I'd like every line in the following listing that holds "green" copied.

### RECORDS SUPPLIED

—————

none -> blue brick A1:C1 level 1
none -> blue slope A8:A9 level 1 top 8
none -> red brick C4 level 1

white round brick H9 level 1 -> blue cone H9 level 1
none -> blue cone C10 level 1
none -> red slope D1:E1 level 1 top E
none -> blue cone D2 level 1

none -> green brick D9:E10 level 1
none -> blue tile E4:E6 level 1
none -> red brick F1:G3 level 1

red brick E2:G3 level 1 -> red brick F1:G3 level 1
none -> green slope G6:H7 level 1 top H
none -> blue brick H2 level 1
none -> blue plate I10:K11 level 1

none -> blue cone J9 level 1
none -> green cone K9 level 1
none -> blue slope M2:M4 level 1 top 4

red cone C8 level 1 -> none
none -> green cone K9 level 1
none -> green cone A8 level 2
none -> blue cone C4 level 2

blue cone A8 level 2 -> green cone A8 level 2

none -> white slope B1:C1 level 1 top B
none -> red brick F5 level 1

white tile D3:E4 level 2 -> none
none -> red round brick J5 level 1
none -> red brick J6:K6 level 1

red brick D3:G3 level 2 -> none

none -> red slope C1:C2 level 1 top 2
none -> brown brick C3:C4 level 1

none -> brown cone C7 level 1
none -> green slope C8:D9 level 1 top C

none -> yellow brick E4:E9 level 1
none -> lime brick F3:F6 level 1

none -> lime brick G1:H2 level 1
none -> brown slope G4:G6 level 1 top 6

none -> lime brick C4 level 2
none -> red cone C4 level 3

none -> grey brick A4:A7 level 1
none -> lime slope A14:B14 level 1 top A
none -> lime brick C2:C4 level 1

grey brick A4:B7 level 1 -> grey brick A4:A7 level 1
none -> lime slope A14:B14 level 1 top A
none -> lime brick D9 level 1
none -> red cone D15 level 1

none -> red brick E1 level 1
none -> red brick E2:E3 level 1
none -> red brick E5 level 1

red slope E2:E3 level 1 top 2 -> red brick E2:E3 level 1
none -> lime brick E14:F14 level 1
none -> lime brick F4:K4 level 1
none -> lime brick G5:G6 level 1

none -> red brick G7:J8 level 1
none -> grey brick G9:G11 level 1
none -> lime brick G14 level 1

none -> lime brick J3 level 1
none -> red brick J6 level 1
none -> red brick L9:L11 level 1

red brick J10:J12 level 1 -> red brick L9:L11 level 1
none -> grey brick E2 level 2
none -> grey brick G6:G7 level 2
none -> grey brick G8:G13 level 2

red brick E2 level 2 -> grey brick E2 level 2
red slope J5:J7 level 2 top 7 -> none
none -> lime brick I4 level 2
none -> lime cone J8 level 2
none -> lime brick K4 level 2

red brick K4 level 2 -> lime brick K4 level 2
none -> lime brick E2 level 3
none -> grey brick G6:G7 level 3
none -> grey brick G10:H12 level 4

—————

### REPLY TO THE EXERCISE
none -> green brick D9:E10 level 1
none -> green slope G6:H7 level 1 top H
none -> green cone K9 level 1
none -> green cone K9 level 1
none -> green cone A8 level 2
blue cone A8 level 2 -> green cone A8 level 2
none -> green slope C8:D9 level 1 top C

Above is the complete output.